▶ **Task details**
From the data that follows, copy every line holding the string "with".

Remote sensing object lists
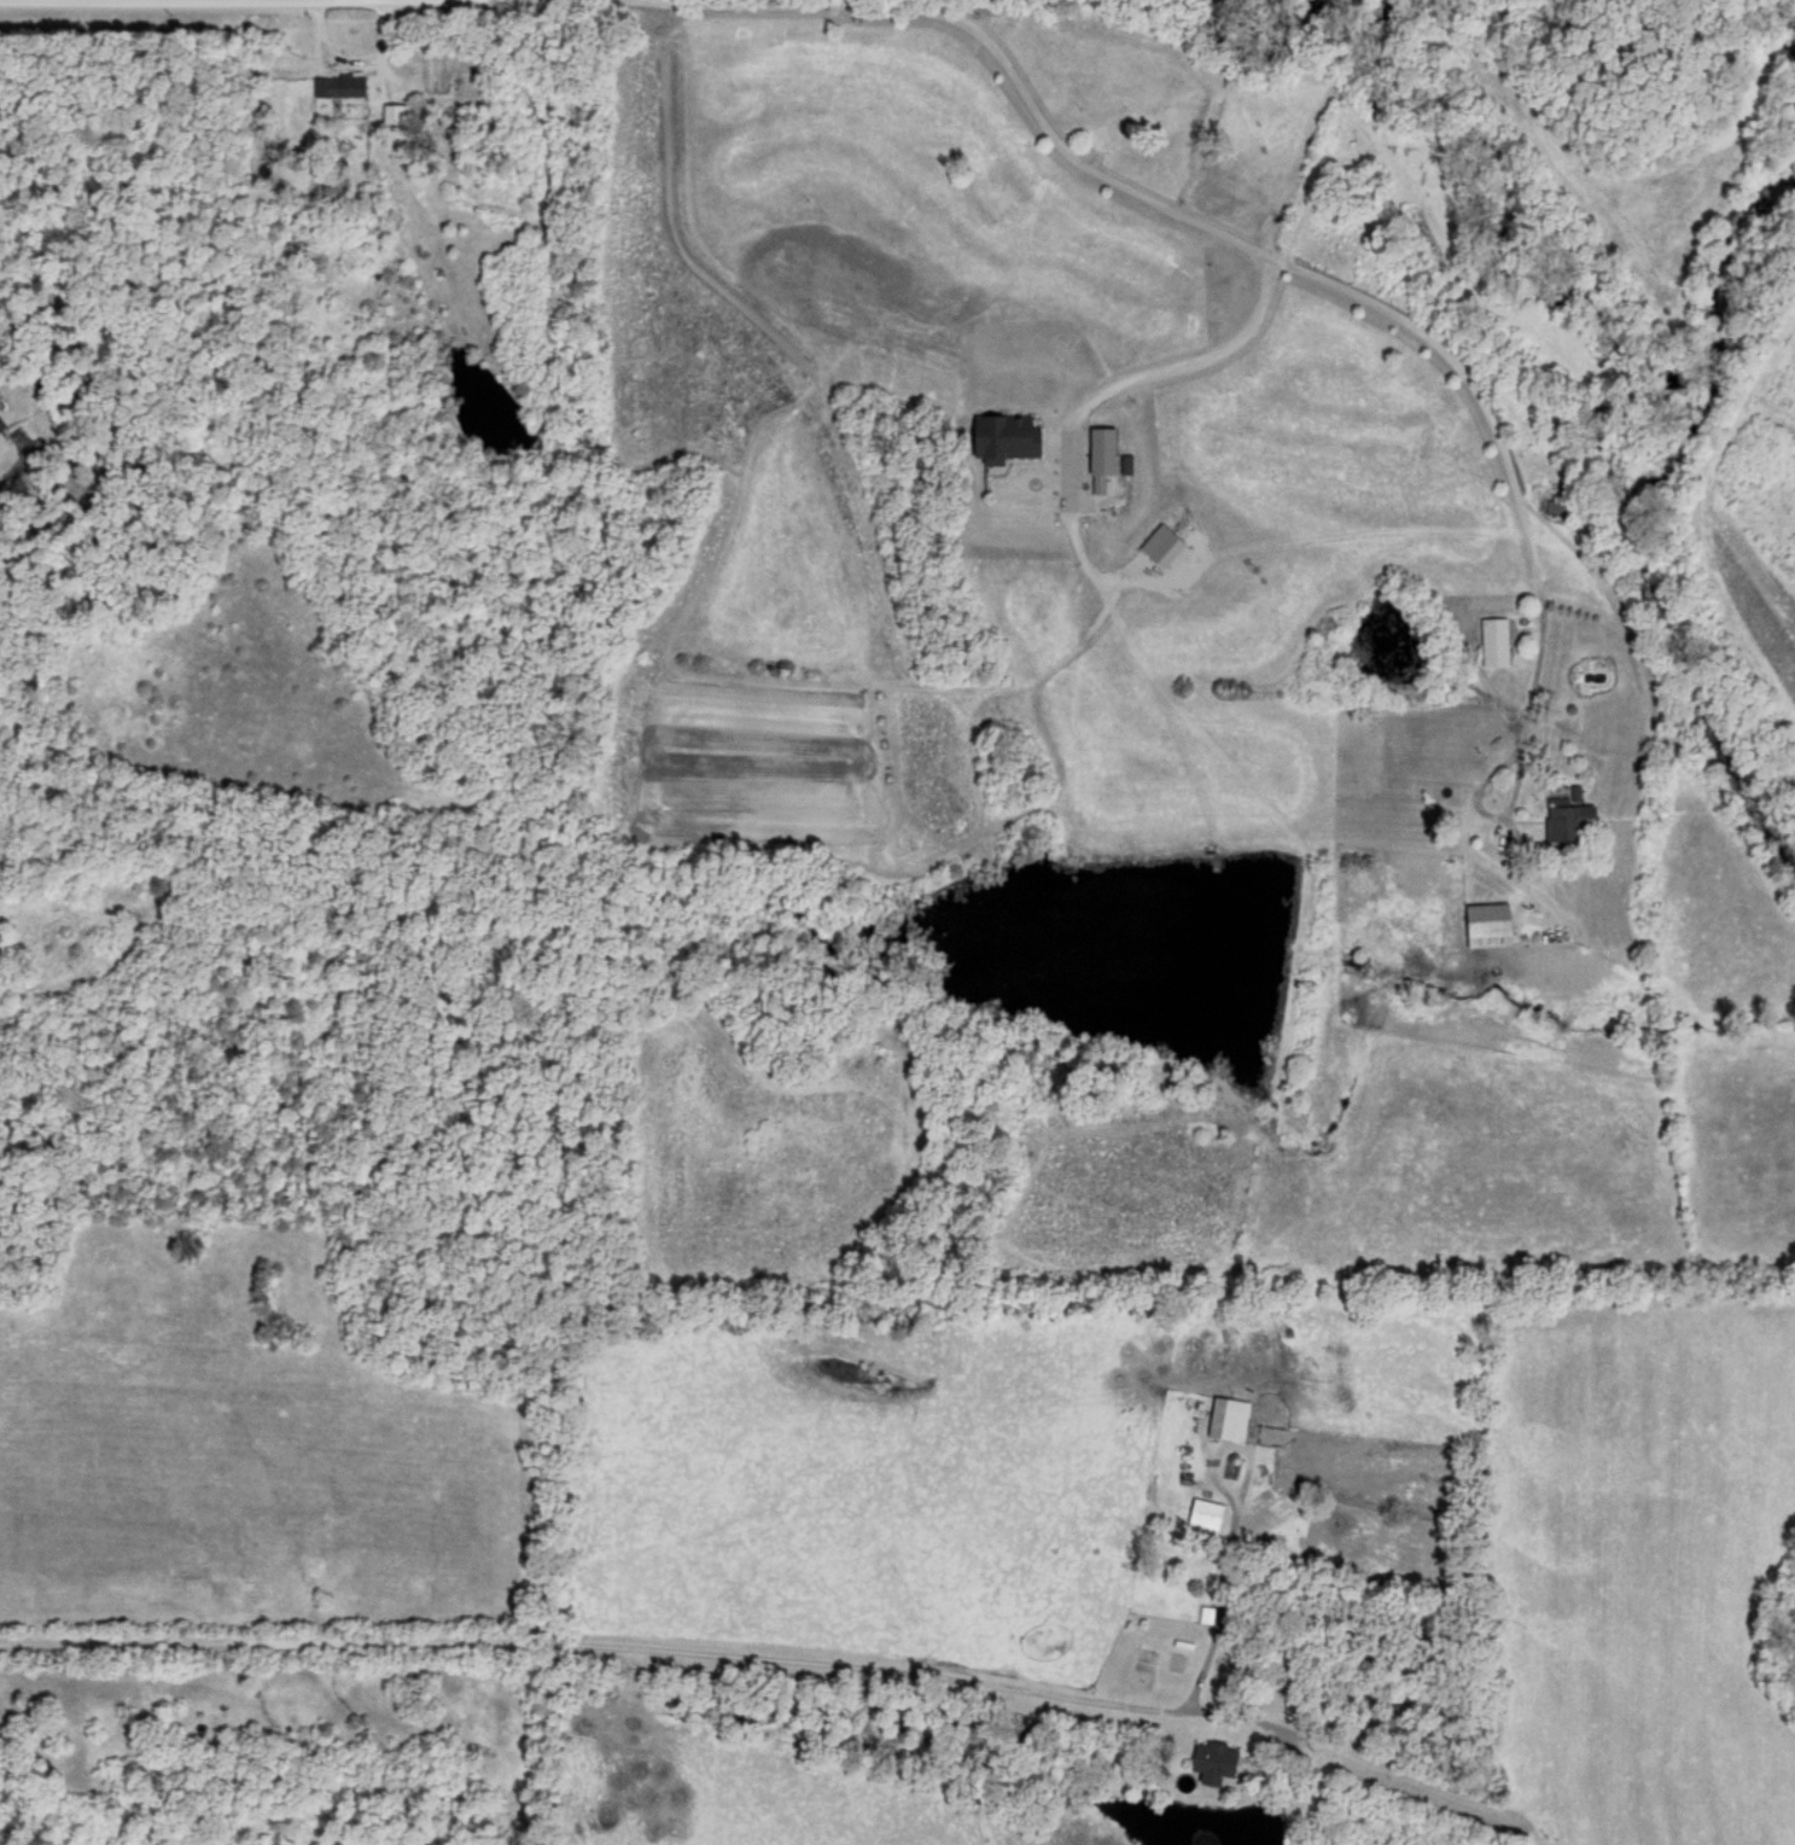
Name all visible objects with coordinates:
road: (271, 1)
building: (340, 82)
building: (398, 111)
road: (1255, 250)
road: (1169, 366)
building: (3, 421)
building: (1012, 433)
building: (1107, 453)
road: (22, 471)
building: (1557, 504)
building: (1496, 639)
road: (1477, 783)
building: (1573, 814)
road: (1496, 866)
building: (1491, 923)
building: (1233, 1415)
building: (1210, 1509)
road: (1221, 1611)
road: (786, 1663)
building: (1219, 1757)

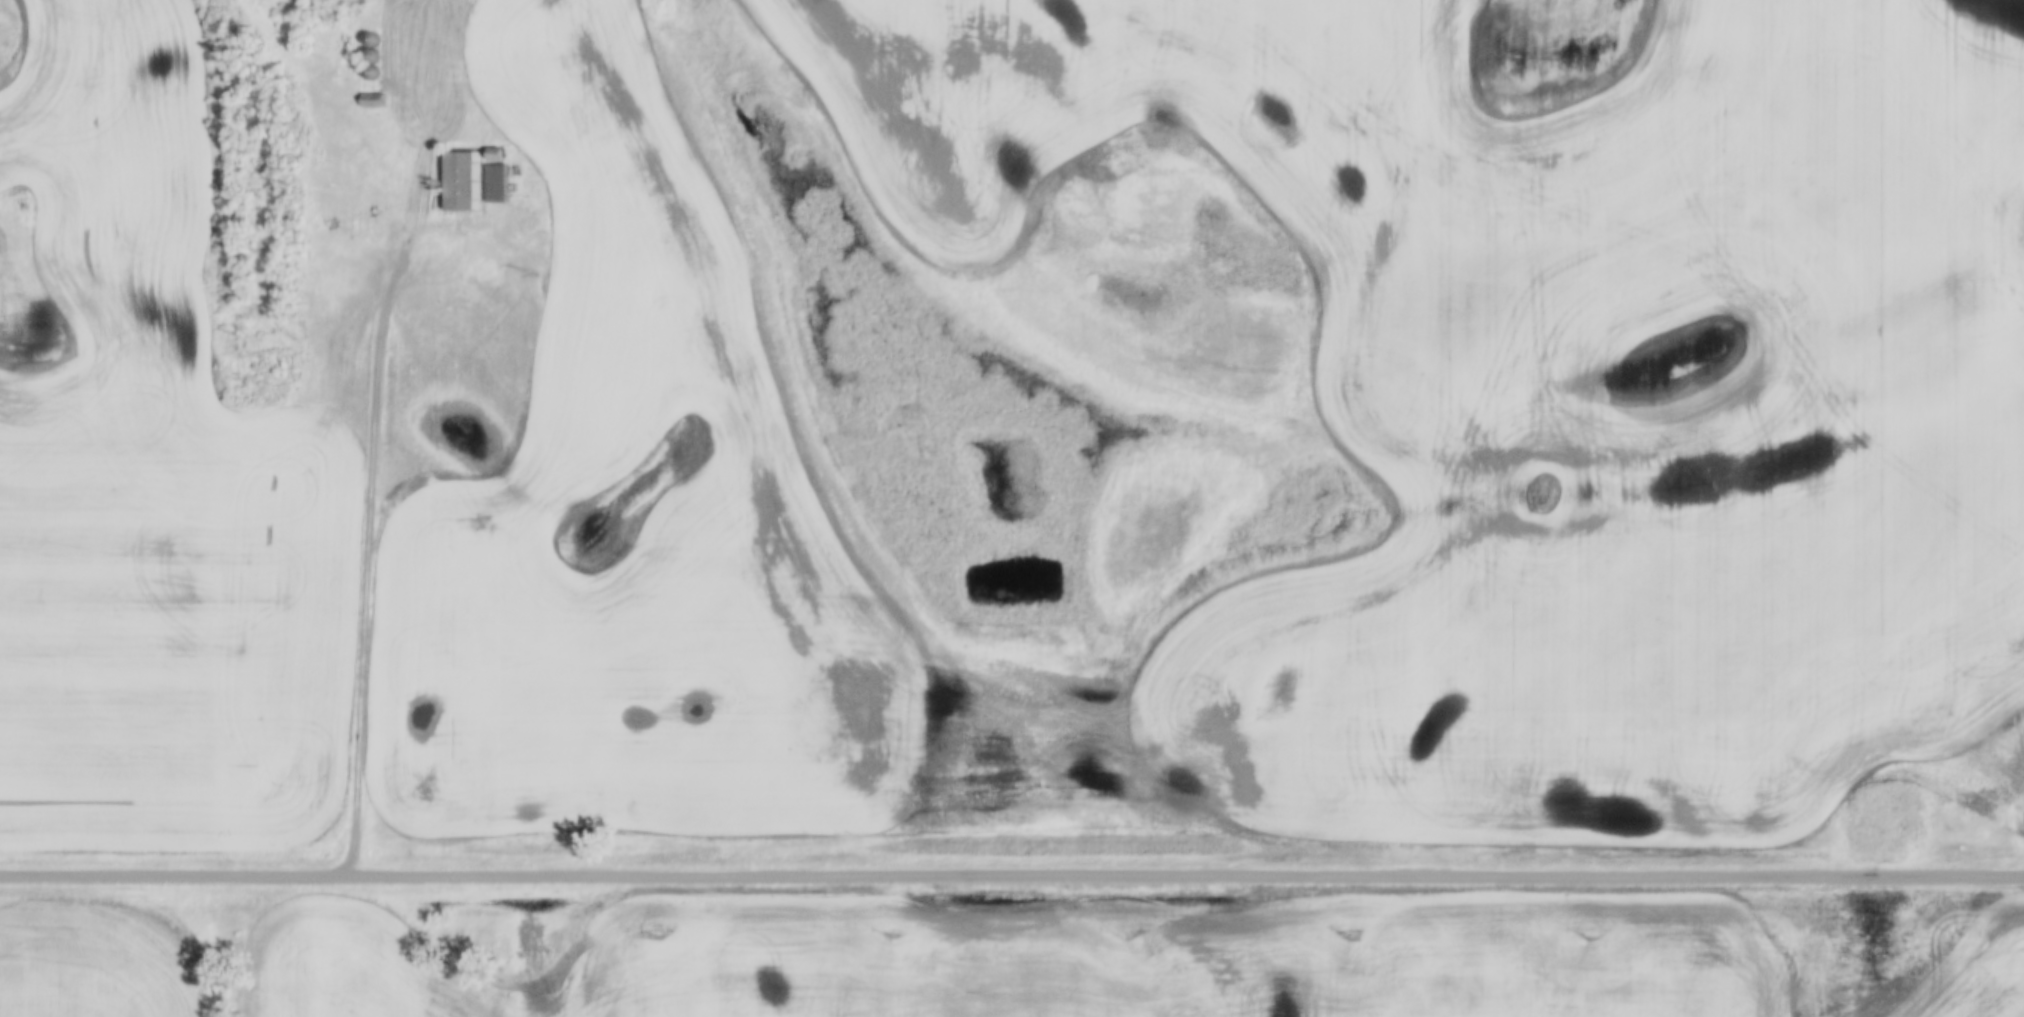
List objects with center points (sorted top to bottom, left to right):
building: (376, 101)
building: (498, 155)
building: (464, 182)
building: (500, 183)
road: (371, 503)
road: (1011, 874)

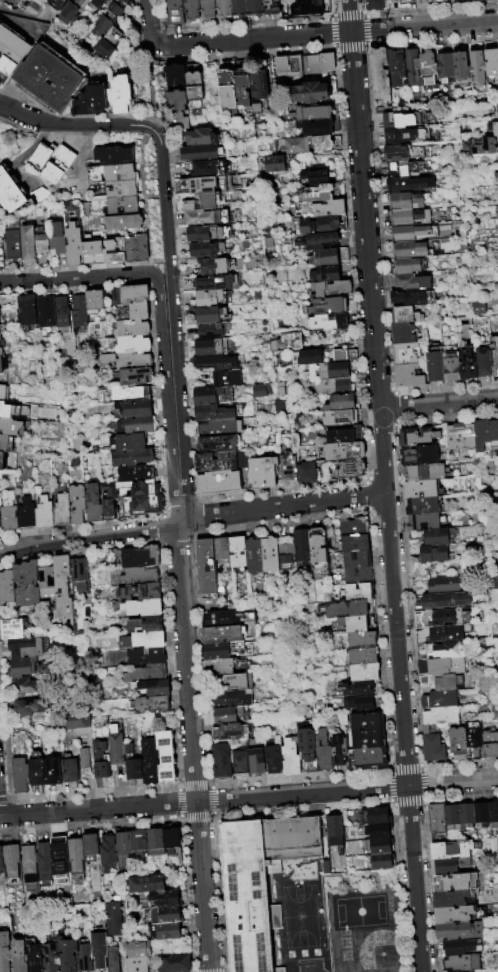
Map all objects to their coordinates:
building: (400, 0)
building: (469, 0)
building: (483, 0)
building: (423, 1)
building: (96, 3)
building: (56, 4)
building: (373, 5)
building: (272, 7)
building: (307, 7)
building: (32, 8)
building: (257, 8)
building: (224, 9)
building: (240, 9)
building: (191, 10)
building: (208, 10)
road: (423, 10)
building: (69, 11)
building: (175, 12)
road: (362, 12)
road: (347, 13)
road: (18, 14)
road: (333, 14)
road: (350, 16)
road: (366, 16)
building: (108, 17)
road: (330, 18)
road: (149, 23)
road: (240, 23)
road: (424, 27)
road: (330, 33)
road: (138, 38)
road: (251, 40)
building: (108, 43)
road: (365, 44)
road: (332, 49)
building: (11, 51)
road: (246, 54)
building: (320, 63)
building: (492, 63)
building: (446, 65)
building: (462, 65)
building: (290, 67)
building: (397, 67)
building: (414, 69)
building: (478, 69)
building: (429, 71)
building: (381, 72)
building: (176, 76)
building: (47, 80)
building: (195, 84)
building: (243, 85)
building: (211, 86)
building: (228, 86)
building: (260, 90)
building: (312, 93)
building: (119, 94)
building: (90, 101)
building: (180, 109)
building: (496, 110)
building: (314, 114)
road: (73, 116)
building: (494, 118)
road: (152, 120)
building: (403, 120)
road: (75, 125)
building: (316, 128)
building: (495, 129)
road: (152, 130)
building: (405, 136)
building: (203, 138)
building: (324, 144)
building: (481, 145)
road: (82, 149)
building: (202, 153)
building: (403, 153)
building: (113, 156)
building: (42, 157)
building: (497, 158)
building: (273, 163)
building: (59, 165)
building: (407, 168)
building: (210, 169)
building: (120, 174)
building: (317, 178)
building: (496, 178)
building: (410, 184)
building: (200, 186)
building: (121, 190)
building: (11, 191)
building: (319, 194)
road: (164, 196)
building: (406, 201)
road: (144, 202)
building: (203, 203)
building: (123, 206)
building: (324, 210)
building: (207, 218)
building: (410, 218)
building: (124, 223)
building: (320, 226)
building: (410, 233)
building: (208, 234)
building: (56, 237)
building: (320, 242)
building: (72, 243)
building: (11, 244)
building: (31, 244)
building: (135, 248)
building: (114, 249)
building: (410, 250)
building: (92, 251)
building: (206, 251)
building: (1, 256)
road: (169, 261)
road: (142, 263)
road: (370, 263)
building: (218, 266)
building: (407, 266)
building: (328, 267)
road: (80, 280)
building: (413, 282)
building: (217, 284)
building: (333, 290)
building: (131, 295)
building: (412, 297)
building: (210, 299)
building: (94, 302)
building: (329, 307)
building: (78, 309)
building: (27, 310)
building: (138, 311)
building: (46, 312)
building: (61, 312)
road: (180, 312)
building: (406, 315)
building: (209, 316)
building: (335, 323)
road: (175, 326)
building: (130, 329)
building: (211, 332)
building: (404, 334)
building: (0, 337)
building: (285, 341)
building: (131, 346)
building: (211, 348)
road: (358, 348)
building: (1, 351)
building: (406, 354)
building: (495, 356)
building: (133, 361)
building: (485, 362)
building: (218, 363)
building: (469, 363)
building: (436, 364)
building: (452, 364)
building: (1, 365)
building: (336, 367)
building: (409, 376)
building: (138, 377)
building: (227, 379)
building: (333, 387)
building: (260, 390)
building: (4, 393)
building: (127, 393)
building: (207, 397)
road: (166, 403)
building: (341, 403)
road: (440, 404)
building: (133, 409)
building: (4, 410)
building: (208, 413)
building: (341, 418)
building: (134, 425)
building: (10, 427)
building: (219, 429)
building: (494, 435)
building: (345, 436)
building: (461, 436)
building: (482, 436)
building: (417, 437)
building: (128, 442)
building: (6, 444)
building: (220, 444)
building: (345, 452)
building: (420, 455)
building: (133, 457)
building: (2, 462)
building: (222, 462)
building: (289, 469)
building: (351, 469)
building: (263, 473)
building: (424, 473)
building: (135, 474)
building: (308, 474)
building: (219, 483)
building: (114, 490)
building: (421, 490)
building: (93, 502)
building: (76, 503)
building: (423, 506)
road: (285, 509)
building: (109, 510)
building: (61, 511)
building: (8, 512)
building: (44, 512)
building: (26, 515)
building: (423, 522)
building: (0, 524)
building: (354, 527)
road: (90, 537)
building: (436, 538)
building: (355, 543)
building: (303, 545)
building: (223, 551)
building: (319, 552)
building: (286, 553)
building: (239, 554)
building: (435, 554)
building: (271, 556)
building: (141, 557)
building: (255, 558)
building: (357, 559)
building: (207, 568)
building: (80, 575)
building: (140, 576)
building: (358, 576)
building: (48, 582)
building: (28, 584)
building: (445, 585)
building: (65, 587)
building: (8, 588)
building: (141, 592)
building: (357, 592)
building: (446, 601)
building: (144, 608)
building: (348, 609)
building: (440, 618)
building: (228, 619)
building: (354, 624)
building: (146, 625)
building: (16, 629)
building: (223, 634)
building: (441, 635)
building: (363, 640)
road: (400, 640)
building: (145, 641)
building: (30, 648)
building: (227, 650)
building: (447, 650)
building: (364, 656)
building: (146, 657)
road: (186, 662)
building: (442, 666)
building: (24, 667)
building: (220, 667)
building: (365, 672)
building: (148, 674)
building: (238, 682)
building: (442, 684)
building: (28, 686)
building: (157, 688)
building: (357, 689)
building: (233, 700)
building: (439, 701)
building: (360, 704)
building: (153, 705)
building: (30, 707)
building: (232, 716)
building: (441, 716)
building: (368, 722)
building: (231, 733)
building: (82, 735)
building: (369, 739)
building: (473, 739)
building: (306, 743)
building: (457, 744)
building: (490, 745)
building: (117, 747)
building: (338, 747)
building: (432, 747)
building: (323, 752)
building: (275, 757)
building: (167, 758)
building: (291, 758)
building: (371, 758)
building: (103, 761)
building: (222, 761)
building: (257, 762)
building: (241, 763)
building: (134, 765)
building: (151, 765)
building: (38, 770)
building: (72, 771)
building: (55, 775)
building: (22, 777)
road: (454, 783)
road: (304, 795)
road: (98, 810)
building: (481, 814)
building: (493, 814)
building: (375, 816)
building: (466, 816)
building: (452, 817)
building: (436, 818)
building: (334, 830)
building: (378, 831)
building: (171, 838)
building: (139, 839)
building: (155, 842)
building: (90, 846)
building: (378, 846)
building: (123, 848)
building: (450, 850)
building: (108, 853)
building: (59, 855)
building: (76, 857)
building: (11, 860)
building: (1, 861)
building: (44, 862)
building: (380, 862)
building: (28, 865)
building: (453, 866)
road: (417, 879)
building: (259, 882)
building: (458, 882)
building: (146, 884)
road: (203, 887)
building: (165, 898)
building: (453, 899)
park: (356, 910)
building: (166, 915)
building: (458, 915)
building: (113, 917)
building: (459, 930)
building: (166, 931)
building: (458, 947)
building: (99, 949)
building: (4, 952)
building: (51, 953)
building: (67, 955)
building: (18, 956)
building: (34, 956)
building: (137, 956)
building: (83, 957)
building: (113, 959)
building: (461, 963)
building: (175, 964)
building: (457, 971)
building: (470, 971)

▶ **Result for this exercise**
Name all visible objects with coordinates:
List objects with center points (sorted top to bottom, left to right):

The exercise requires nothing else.